Data extract ▸
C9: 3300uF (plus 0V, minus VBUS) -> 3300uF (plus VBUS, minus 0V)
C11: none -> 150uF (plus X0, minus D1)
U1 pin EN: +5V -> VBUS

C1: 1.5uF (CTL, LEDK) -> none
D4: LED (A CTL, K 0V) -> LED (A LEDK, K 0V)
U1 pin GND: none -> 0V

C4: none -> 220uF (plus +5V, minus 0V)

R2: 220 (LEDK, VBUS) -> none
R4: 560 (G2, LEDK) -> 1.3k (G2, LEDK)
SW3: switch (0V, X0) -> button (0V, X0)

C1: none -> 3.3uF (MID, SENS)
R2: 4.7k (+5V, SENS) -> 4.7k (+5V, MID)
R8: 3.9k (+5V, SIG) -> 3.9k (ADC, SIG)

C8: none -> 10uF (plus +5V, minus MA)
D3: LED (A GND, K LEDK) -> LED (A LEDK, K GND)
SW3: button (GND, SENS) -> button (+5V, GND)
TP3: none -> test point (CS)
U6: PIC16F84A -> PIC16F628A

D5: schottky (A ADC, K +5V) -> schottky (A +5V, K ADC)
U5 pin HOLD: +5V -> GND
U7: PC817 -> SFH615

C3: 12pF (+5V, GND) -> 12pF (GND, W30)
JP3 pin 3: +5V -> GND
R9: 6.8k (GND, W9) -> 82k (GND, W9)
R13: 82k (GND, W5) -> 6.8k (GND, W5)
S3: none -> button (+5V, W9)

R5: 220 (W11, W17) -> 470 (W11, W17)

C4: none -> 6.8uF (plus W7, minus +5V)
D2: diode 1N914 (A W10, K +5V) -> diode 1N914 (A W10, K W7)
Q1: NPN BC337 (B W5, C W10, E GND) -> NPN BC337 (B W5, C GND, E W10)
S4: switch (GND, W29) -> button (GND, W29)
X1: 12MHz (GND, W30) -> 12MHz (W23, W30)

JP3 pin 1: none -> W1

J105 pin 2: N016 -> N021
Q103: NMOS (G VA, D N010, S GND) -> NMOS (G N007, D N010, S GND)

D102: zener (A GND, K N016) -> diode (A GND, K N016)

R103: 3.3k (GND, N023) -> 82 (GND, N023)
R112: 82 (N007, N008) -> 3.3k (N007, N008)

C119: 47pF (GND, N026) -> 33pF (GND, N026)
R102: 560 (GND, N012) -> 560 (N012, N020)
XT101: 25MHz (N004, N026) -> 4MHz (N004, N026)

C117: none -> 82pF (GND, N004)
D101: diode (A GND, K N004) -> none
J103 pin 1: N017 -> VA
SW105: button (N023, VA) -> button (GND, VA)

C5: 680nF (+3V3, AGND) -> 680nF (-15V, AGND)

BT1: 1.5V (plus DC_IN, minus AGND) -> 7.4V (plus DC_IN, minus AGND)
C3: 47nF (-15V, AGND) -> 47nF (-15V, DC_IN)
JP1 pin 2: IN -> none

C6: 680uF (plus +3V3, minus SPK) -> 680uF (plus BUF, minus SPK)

What to produce ▸ Extract every line of the records above that contains the word "AGND".

Task solution ▸
C5: 680nF (+3V3, AGND) -> 680nF (-15V, AGND)
BT1: 1.5V (plus DC_IN, minus AGND) -> 7.4V (plus DC_IN, minus AGND)
C3: 47nF (-15V, AGND) -> 47nF (-15V, DC_IN)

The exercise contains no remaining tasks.